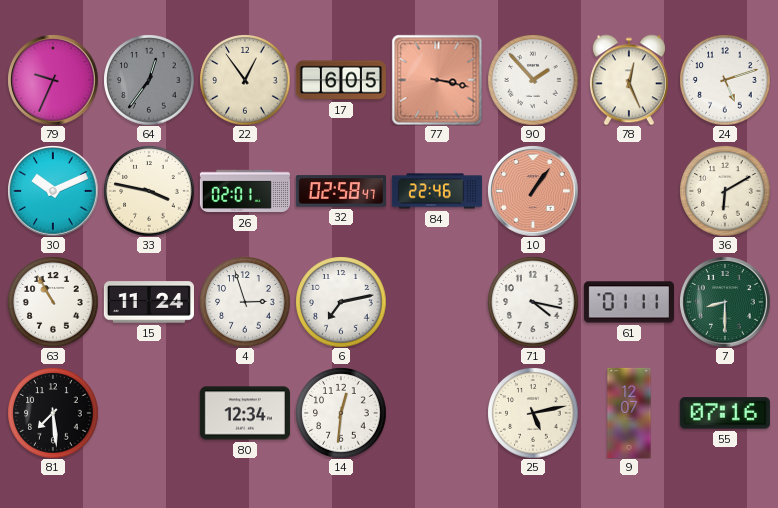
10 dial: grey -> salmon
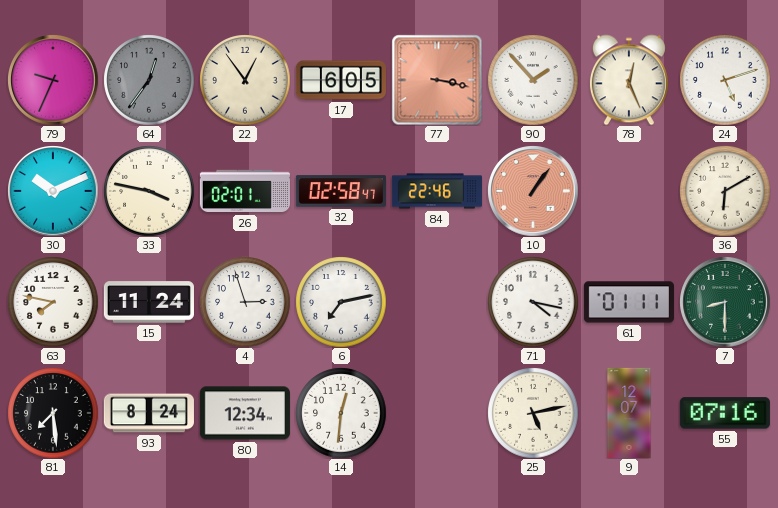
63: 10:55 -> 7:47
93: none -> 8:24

##########

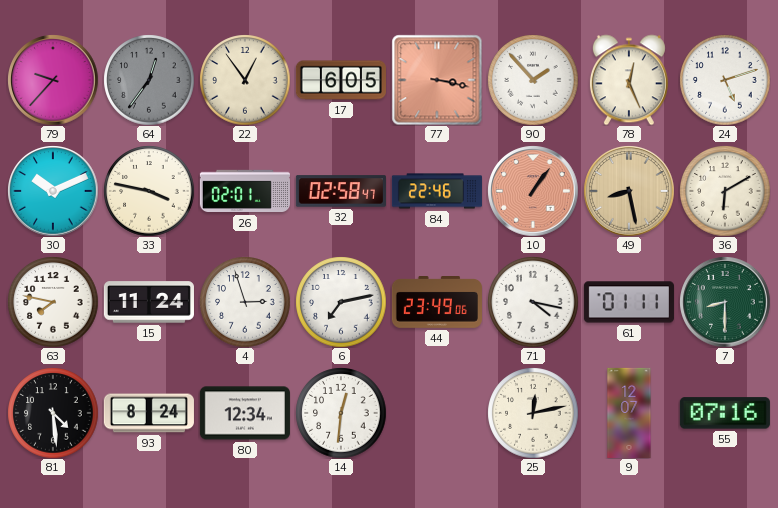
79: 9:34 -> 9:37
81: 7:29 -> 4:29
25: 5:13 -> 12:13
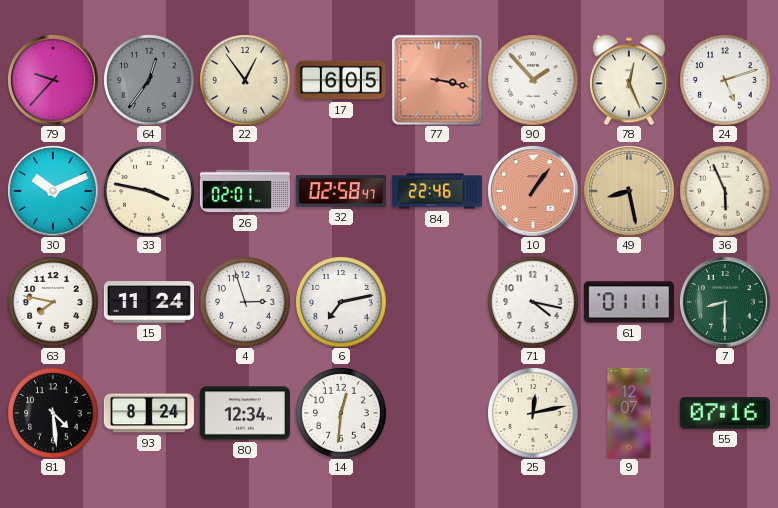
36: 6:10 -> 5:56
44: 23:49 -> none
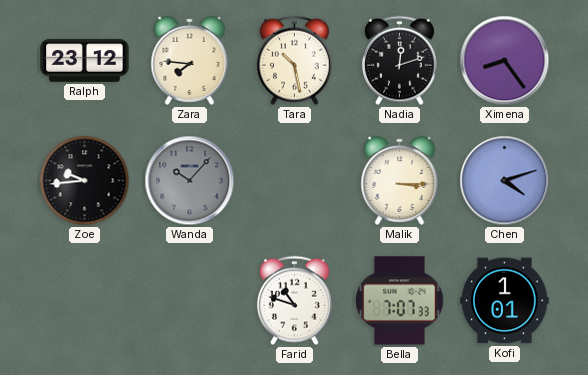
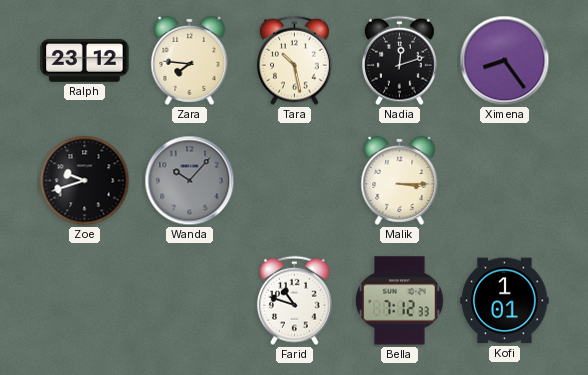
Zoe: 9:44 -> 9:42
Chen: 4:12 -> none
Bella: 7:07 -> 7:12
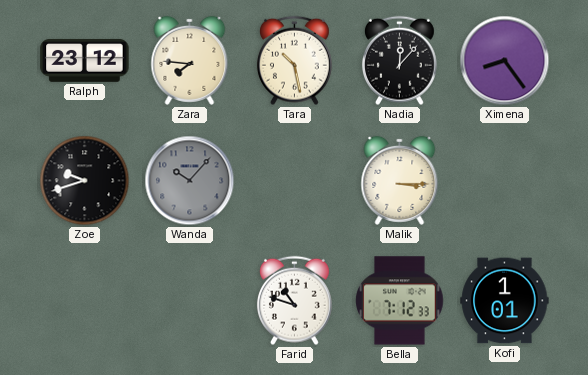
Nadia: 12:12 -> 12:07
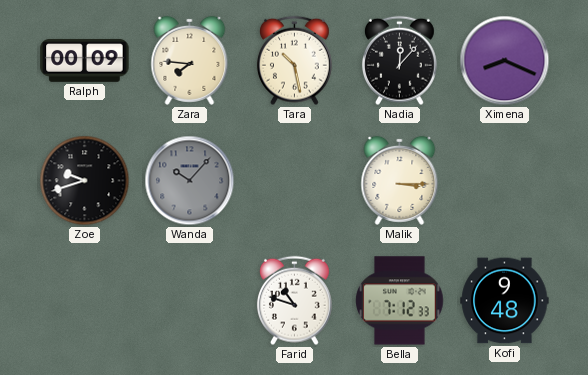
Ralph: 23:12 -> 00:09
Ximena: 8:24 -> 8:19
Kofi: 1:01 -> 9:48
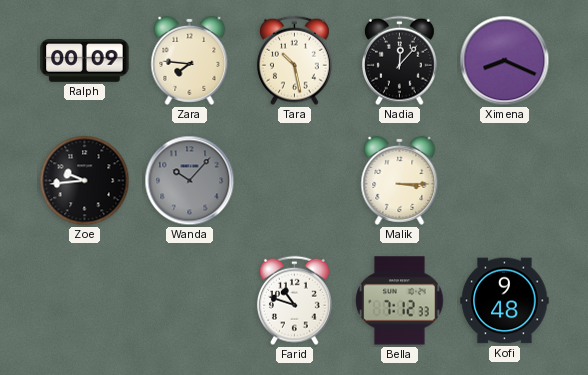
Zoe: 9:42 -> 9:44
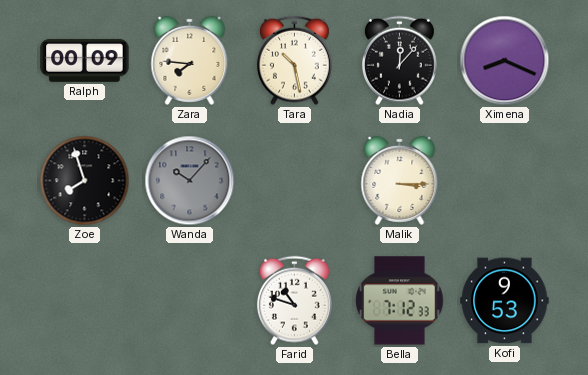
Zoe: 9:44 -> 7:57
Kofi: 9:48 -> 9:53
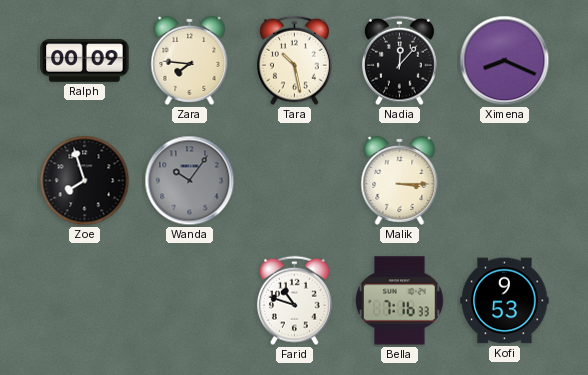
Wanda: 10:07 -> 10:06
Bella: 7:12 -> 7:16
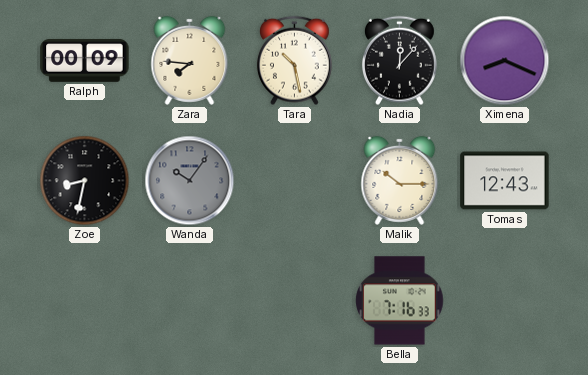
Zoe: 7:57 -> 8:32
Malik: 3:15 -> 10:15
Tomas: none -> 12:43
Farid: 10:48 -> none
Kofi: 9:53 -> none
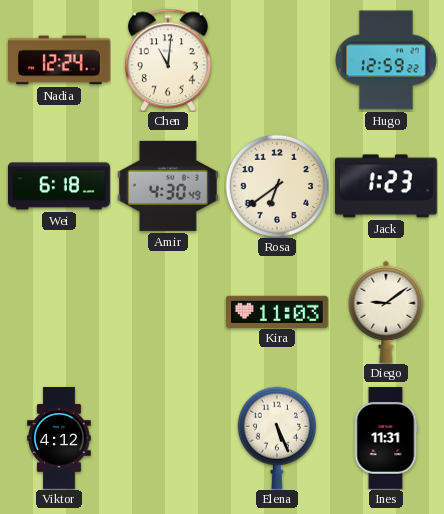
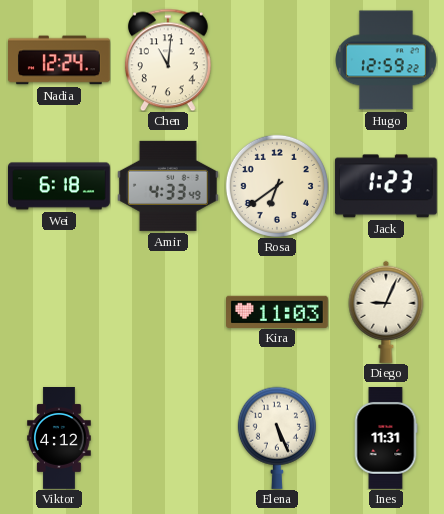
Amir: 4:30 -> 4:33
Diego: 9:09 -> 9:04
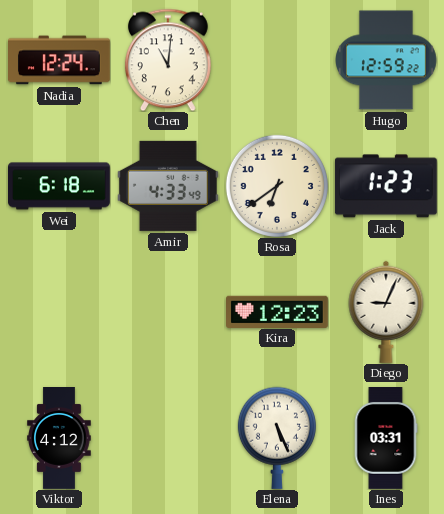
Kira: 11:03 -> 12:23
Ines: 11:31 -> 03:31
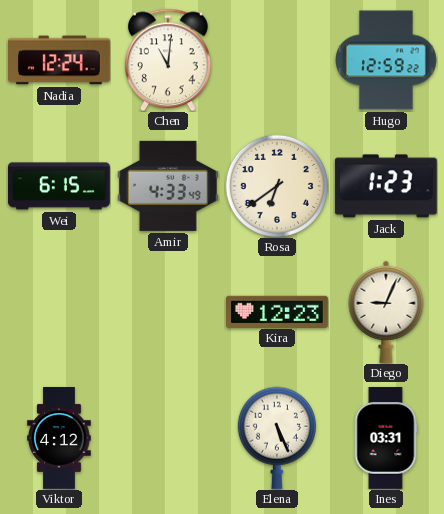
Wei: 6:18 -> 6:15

##########

§ **Exercise objective**:
Please return each line of the records above that contains the word "Kofi".

§ **Complete response**:
Kofi: 1:01 -> 9:48
Kofi: 9:48 -> 9:53
Kofi: 9:53 -> none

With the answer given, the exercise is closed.